◆ **What you need to do**
Going through the entries below, tally the lines that hold the word "point" and state the result alone.

══ Given records ══

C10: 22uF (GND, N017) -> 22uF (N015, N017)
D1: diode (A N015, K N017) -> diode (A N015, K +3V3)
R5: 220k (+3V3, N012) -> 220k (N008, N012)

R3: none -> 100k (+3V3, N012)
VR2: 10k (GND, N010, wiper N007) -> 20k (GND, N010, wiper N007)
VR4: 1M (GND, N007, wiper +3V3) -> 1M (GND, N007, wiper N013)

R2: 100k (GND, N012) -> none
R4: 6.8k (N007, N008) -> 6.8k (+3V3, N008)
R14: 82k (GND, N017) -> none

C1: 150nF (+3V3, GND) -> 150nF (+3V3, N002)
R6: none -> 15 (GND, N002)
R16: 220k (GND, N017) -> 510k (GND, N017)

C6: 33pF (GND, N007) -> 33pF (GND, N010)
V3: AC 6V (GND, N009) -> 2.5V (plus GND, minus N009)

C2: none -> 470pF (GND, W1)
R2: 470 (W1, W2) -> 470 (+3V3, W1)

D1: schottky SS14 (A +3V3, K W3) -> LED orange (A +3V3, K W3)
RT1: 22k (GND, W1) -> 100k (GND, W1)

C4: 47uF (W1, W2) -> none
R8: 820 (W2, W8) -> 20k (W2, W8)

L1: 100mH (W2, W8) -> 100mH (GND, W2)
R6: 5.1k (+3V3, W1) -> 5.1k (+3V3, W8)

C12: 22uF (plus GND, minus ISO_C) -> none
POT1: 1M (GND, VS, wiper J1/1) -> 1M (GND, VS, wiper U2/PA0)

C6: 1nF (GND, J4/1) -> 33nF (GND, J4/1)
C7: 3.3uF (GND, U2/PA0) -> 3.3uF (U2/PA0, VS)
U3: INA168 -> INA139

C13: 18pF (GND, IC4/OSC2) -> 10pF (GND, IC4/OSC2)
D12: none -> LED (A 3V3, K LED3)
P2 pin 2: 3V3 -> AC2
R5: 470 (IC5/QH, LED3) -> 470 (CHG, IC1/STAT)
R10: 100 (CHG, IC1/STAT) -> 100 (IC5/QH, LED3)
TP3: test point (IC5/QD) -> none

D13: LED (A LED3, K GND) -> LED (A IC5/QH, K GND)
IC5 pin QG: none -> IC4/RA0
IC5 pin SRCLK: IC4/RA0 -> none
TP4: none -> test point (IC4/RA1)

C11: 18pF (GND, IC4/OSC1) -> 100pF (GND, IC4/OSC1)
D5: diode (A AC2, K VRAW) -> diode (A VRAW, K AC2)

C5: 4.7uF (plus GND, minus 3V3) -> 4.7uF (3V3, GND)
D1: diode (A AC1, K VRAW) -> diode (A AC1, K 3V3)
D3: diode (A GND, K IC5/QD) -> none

═══

◆ **Reply to the task**
2